» EXERCISE MATERIALS:
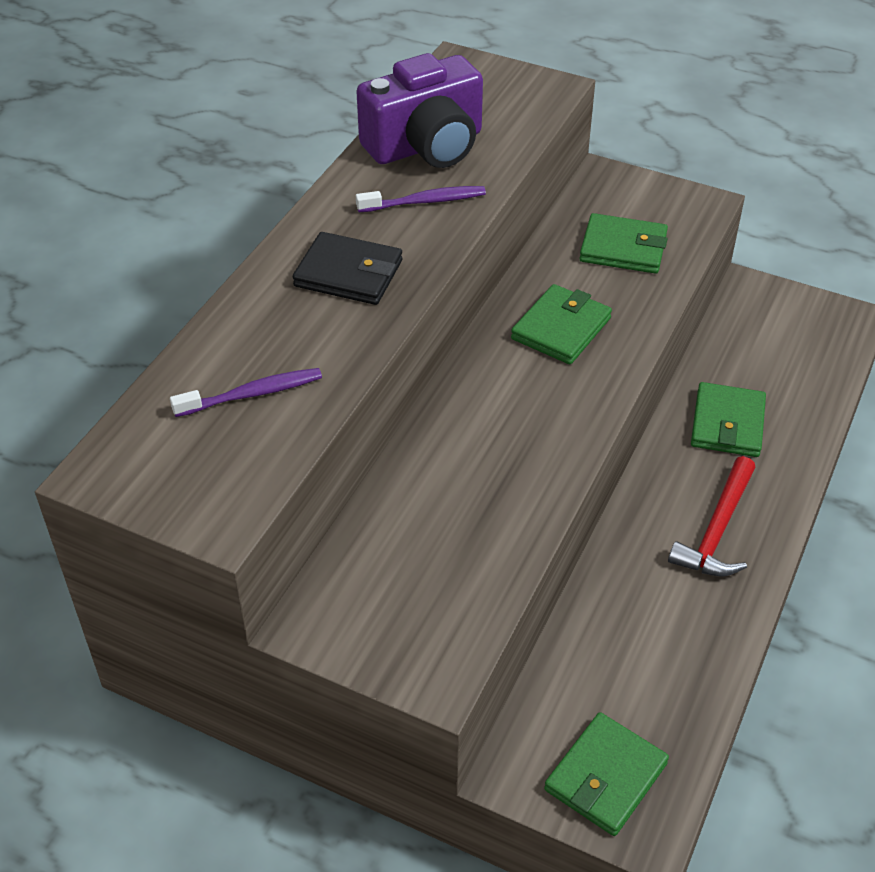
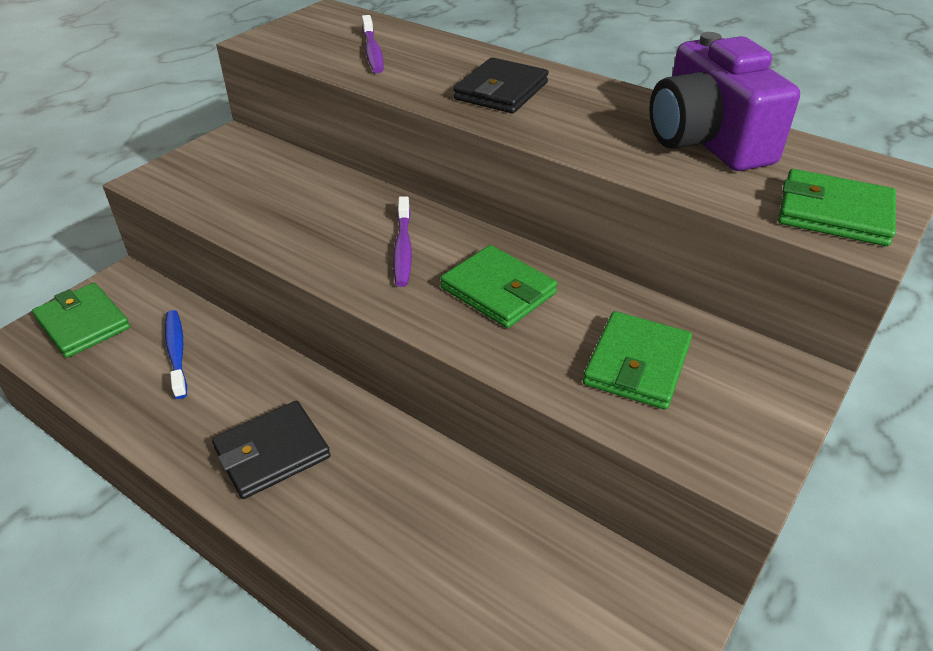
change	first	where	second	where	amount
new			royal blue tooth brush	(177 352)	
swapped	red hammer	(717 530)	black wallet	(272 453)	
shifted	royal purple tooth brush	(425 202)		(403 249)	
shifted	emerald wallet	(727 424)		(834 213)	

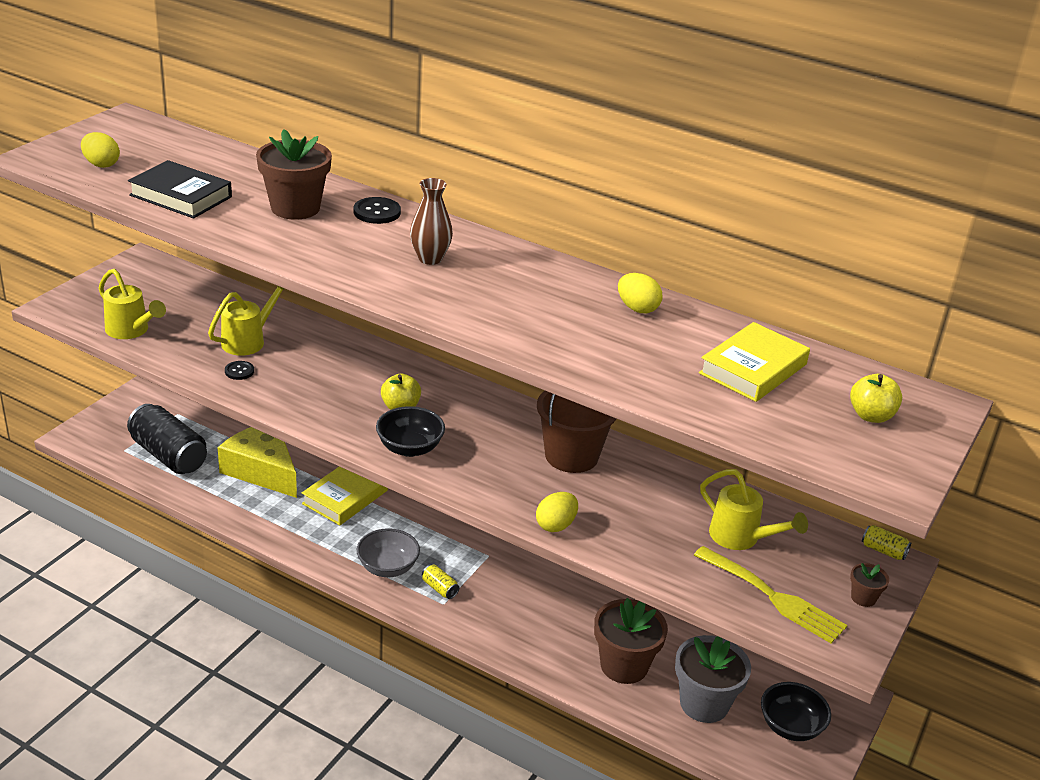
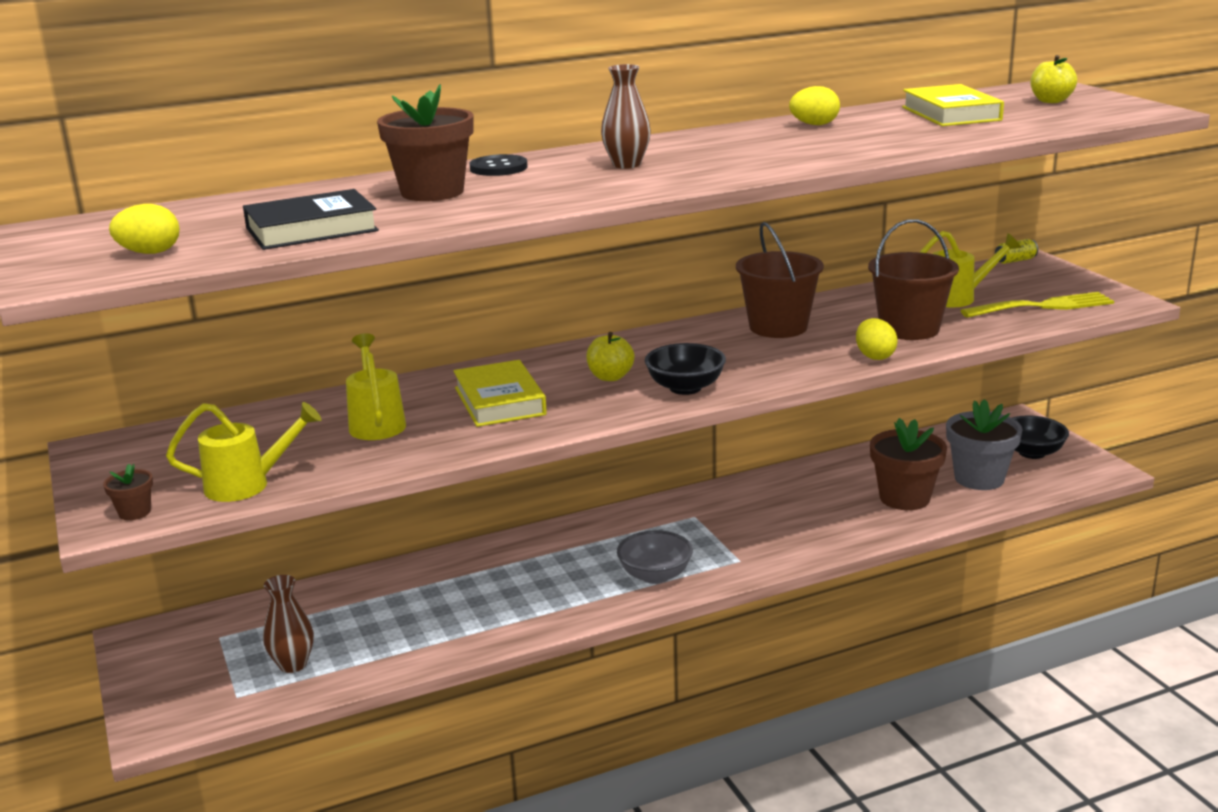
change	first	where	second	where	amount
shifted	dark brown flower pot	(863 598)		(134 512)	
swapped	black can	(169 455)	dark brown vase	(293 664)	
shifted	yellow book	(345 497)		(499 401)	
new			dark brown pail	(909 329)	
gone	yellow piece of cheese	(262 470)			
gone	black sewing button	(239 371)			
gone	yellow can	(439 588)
---
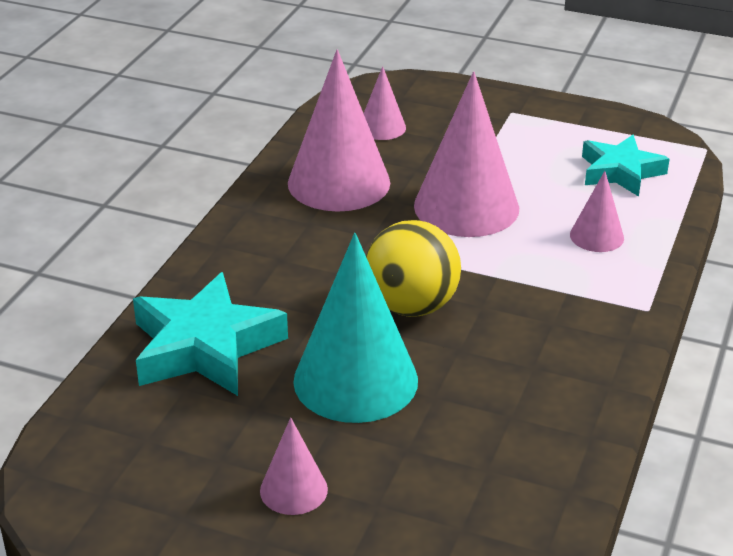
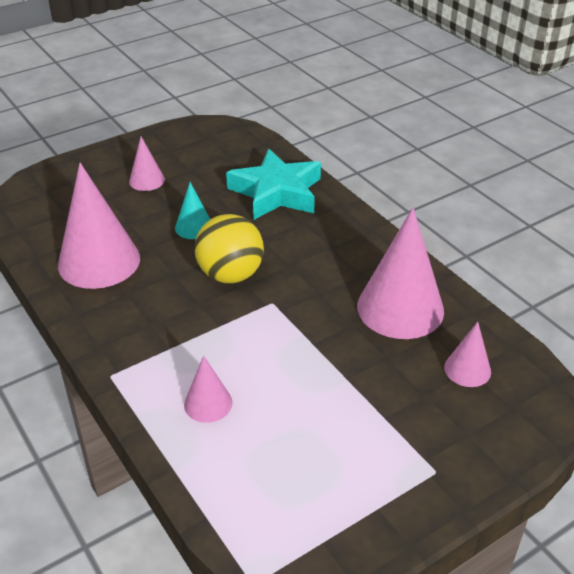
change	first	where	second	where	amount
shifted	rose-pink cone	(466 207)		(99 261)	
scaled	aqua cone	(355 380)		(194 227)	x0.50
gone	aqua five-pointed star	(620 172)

» WHAT YOU NEED TO DO: Among the lines above, which contain the word "royal"? Copy every one.

» EXERCISE SOLUTION:
new			royal blue tooth brush	(177 352)	
shifted	royal purple tooth brush	(425 202)		(403 249)	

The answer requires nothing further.